Nothing in the entries may change when you repeat them, and no images may appear.

::: Available data

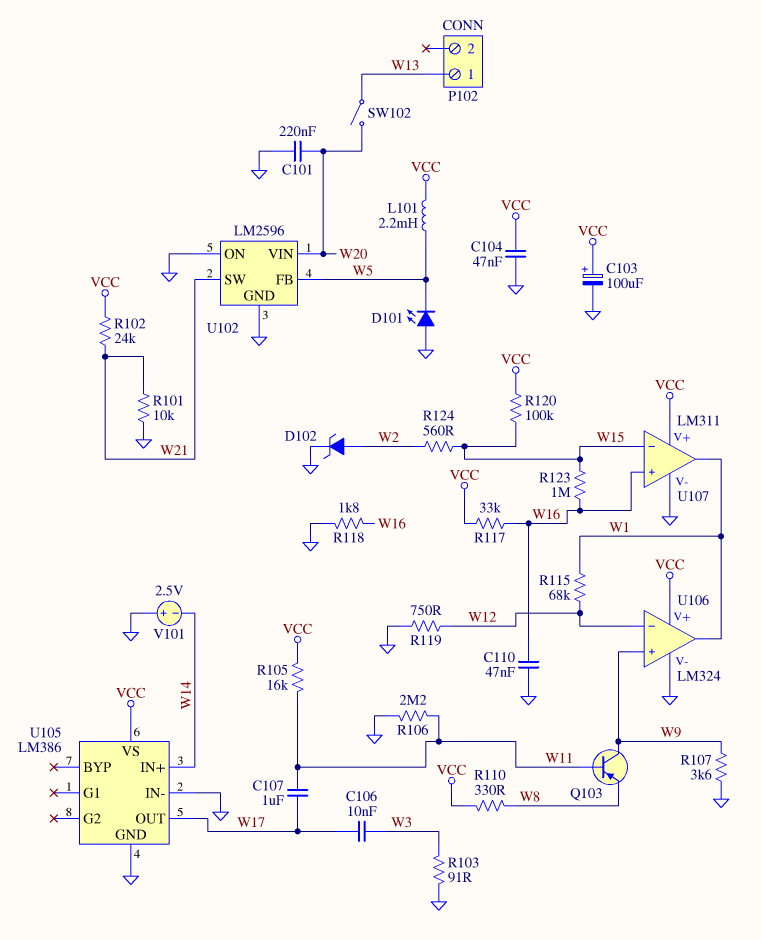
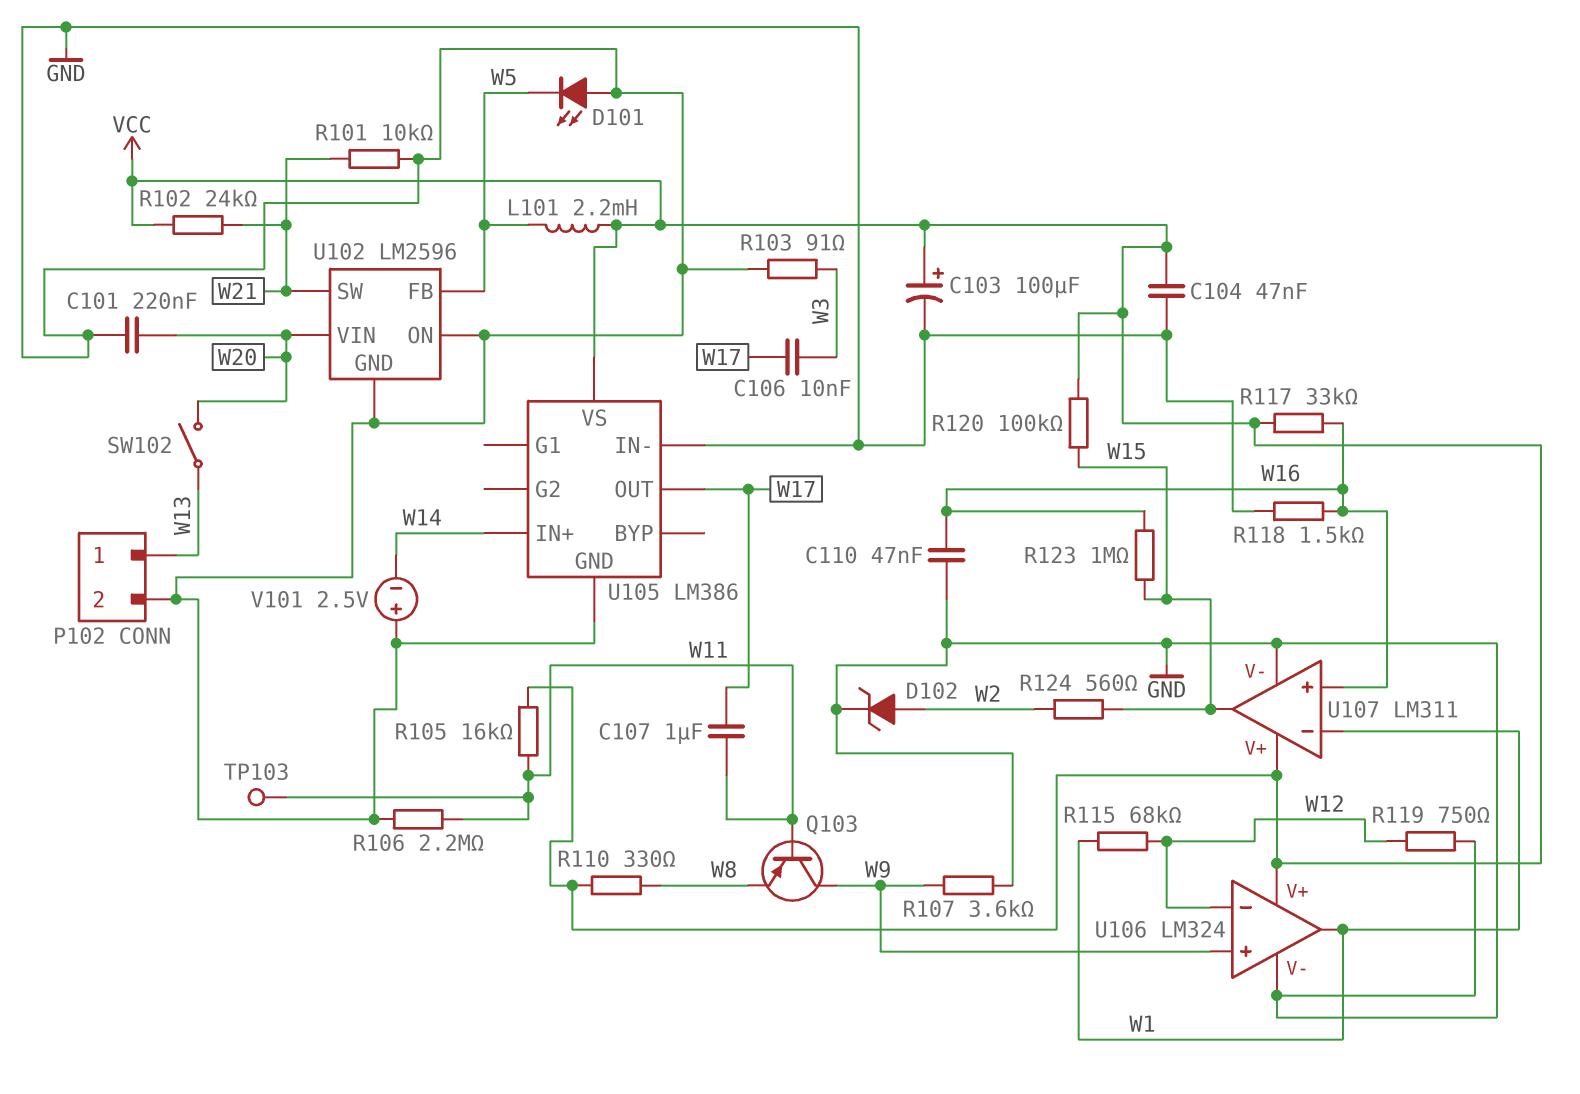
P102 pin 2: none -> GND
R118: 1.8k (GND, W16) -> 1.5k (GND, W16)
TP103: none -> test point (W11)
U107 pin in-: W15 -> W1
U107 pin out: W1 -> W15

::::::

_Expected answer_:
P102 pin 2: none -> GND
R118: 1.8k (GND, W16) -> 1.5k (GND, W16)
TP103: none -> test point (W11)
U107 pin in-: W15 -> W1
U107 pin out: W1 -> W15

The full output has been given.